Task to complete: Every line of the records below that holds the word "relocated" should be copied out.

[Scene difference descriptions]
☆ ☆ ☆ ☆ ☆

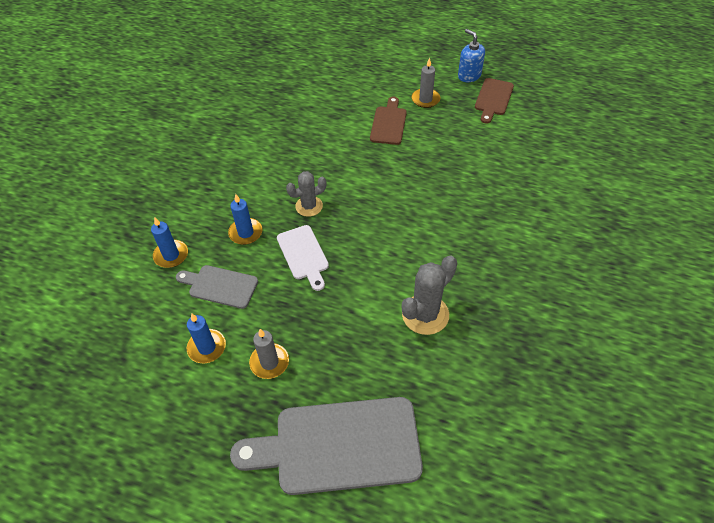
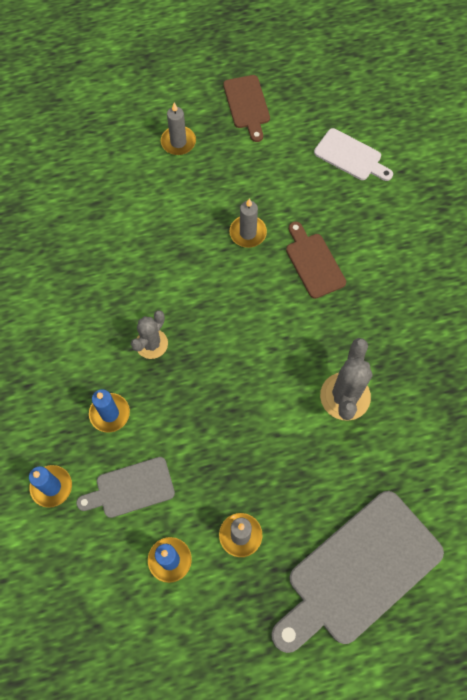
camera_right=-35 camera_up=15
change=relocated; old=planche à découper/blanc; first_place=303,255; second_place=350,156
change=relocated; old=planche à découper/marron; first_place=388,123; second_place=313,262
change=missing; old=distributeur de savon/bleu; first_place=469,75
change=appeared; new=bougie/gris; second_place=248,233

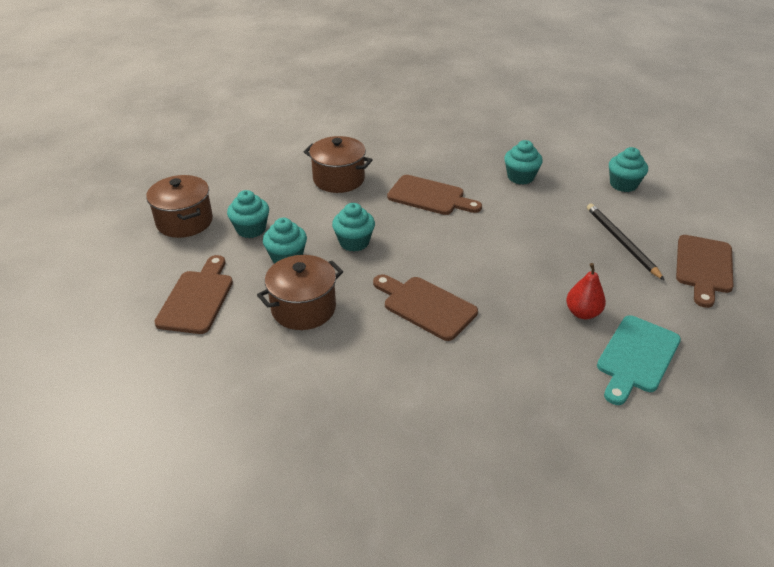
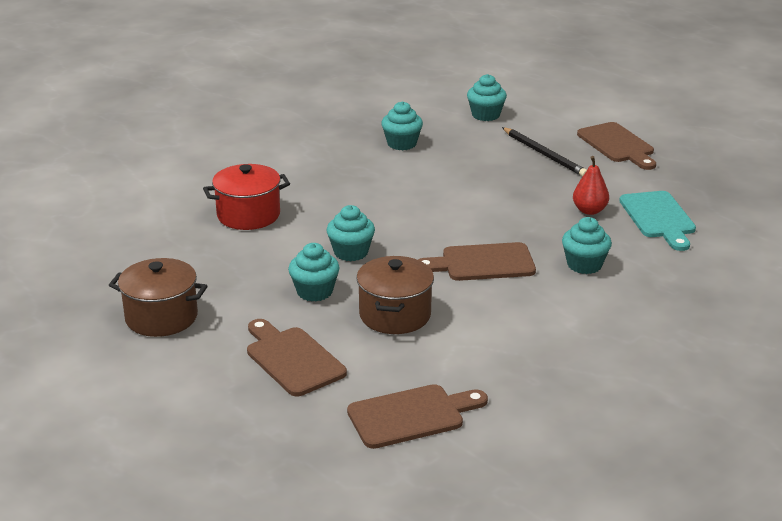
camera_right=-45 camera_up=-10
change=relocated; old=muffin/turquoise; first_place=251,229; second_place=584,265
change=colour; old=marmite/marron; new=marmite/rouge; first_place=339,179; second_place=248,215
change=relocated; old=planche à découper/marron; first_place=430,196; second_place=411,415
change=spun; old=crayon/noir; first_place=621,242; second_place=544,154; degrees=-150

☆ ☆ ☆ ☆ ☆

Expected answer:
change=relocated; old=planche à découper/blanc; first_place=303,255; second_place=350,156
change=relocated; old=planche à découper/marron; first_place=388,123; second_place=313,262
change=relocated; old=muffin/turquoise; first_place=251,229; second_place=584,265
change=relocated; old=planche à découper/marron; first_place=430,196; second_place=411,415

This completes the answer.